[RECORDS FOR THIS EXERCISE]

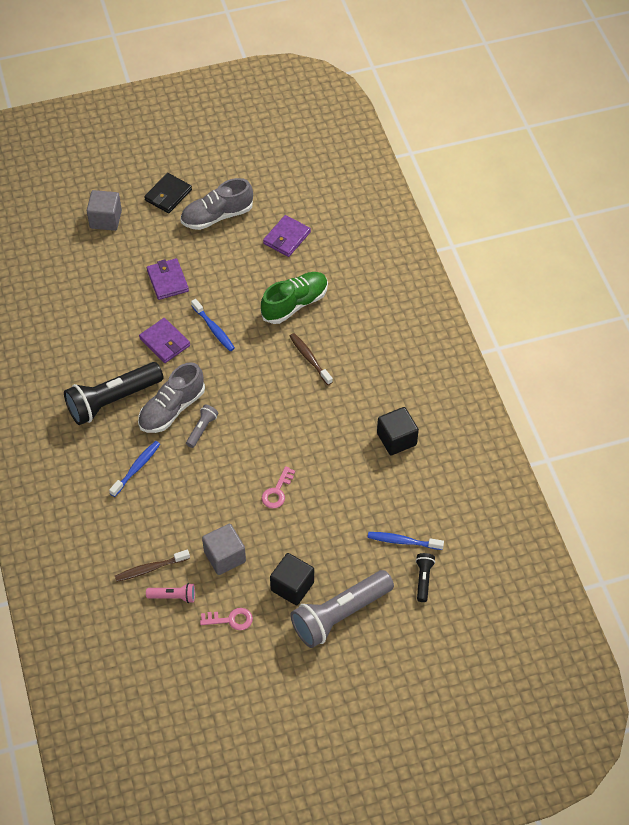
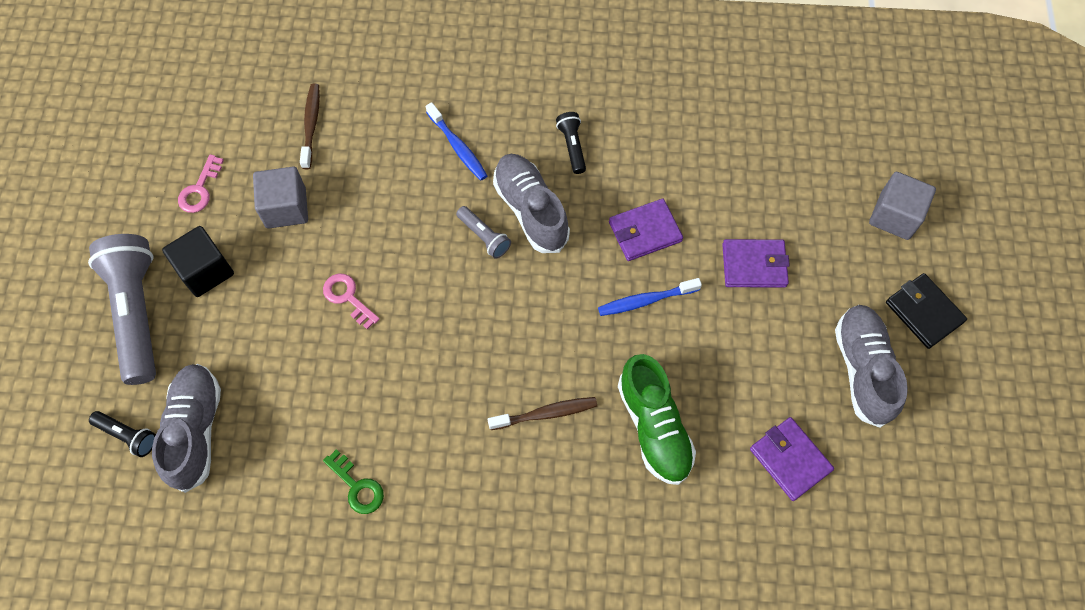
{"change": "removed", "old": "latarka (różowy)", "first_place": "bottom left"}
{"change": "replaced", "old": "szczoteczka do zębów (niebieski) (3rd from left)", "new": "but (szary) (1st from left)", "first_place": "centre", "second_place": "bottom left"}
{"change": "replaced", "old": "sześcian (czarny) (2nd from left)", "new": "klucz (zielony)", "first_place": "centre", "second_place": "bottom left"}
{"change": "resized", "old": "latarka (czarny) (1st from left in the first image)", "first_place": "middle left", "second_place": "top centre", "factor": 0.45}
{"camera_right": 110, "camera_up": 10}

[/RECORDS FOR THIS EXERCISE]

(YOUR INSTRUCTIONS):
Transcribe each entry above without alteration, but keep the pictures out.

(OUTPUT BELOW):
{"change": "removed", "old": "latarka (różowy)", "first_place": "bottom left"}
{"change": "replaced", "old": "szczoteczka do zębów (niebieski) (3rd from left)", "new": "but (szary) (1st from left)", "first_place": "centre", "second_place": "bottom left"}
{"change": "replaced", "old": "sześcian (czarny) (2nd from left)", "new": "klucz (zielony)", "first_place": "centre", "second_place": "bottom left"}
{"change": "resized", "old": "latarka (czarny) (1st from left in the first image)", "first_place": "middle left", "second_place": "top centre", "factor": 0.45}
{"camera_right": 110, "camera_up": 10}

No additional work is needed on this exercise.